MATERIAL FOR THIS EXERCISE

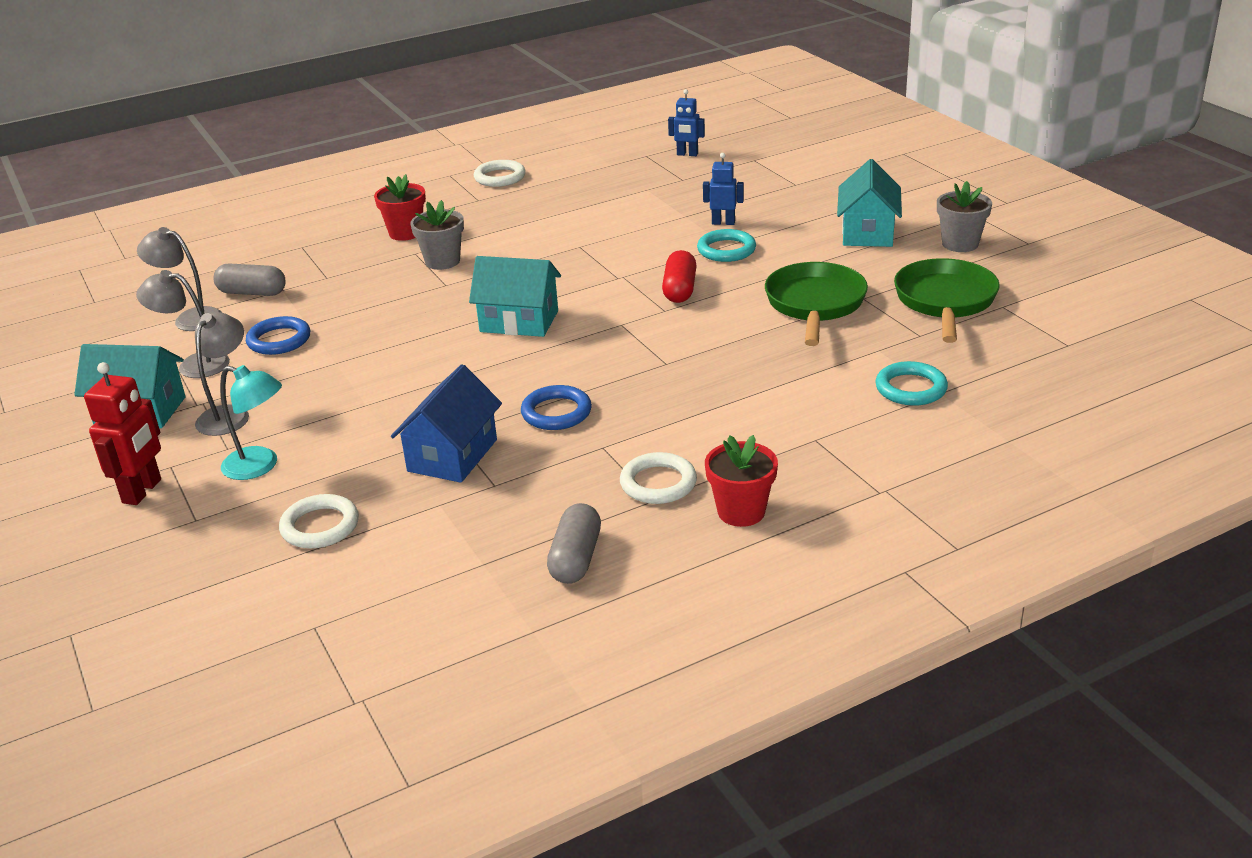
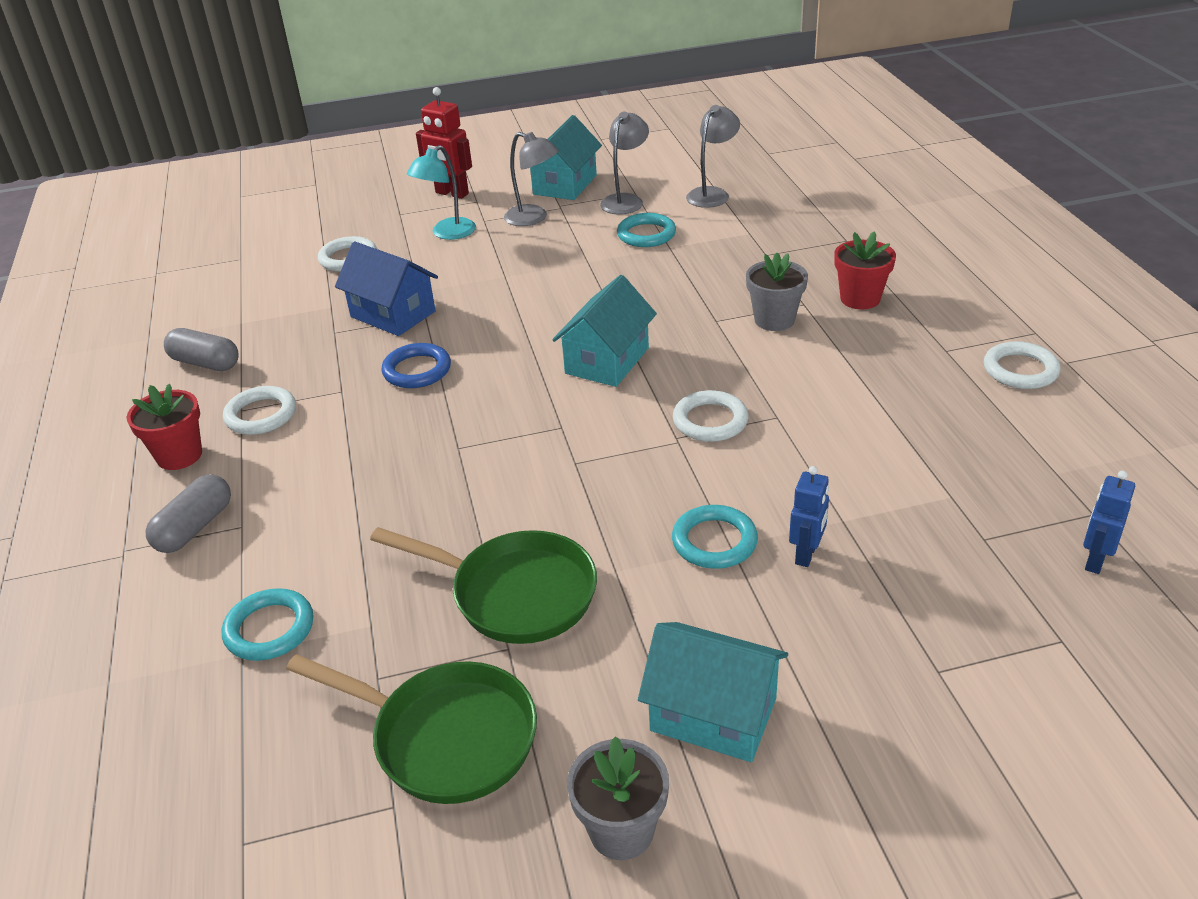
camera: 105 degrees right, 5 degrees up
grey capsule [214,264,286,296] -> grey capsule moved to [146,474,231,553]
blue ring [246,316,310,355] -> turquoise ring [617,213,676,247]
red capsule [662,250,697,303] -> none
none -> white ring [673,390,748,442]

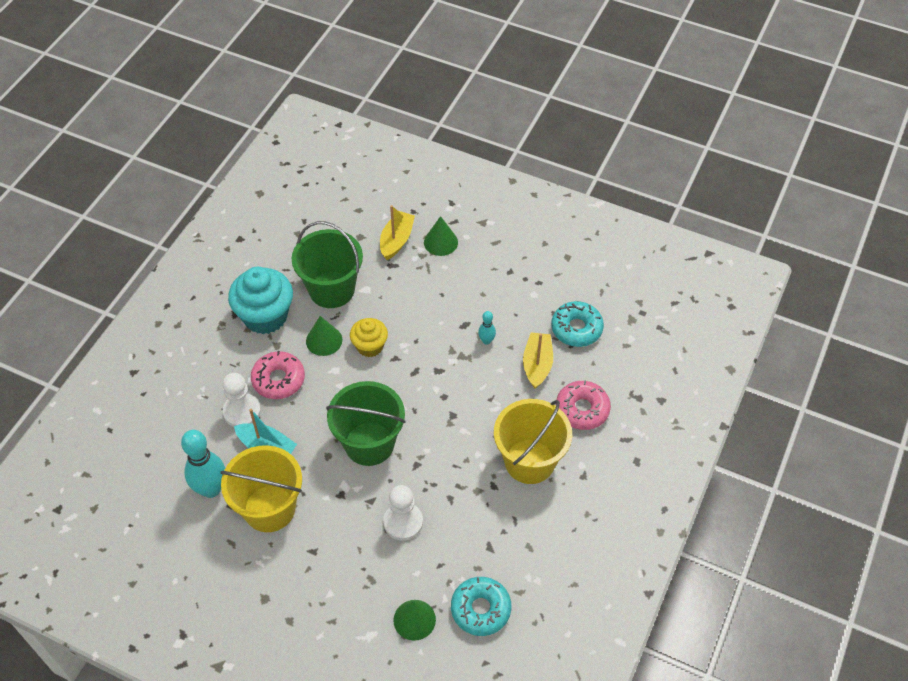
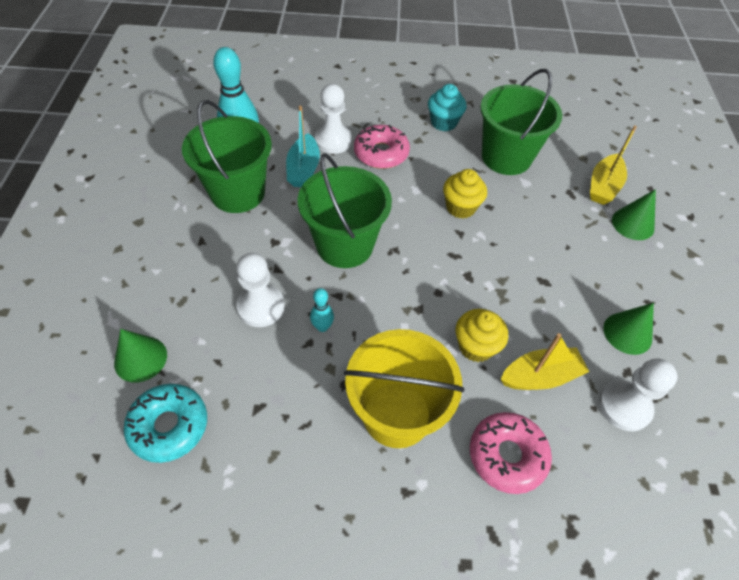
camera: 65 degrees right, 0 degrees up
yellow bucket [220,445,302,532] -> green bucket [182,100,272,213]
turquoise cupcake [228,267,293,334] -> turquoise cupcake [428,84,467,131], size x0.59
green cone [306,316,342,356] -> green cone moved to [603,303,654,355]
yellow boat [380,205,415,260] -> yellow boat turned 120 degrees clockwise [590,125,637,205]
turquoise bowling pin [478,311,496,345] -> turquoise bowling pin moved to [310,288,334,332]
turquoise donut [551,301,604,347] -> white pawn [599,358,678,431]
none -> yellow cupcake [456,309,508,362]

EXERCISE DETAILS
Write the lines above out again exactly, without any of their pictures.

EXERCISE SOLUTION
camera: 105 degrees right, 5 degrees up
grey capsule [214,264,286,296] -> grey capsule moved to [146,474,231,553]
blue ring [246,316,310,355] -> turquoise ring [617,213,676,247]
red capsule [662,250,697,303] -> none
none -> white ring [673,390,748,442]

camera: 65 degrees right, 0 degrees up
yellow bucket [220,445,302,532] -> green bucket [182,100,272,213]
turquoise cupcake [228,267,293,334] -> turquoise cupcake [428,84,467,131], size x0.59
green cone [306,316,342,356] -> green cone moved to [603,303,654,355]
yellow boat [380,205,415,260] -> yellow boat turned 120 degrees clockwise [590,125,637,205]
turquoise bowling pin [478,311,496,345] -> turquoise bowling pin moved to [310,288,334,332]
turquoise donut [551,301,604,347] -> white pawn [599,358,678,431]
none -> yellow cupcake [456,309,508,362]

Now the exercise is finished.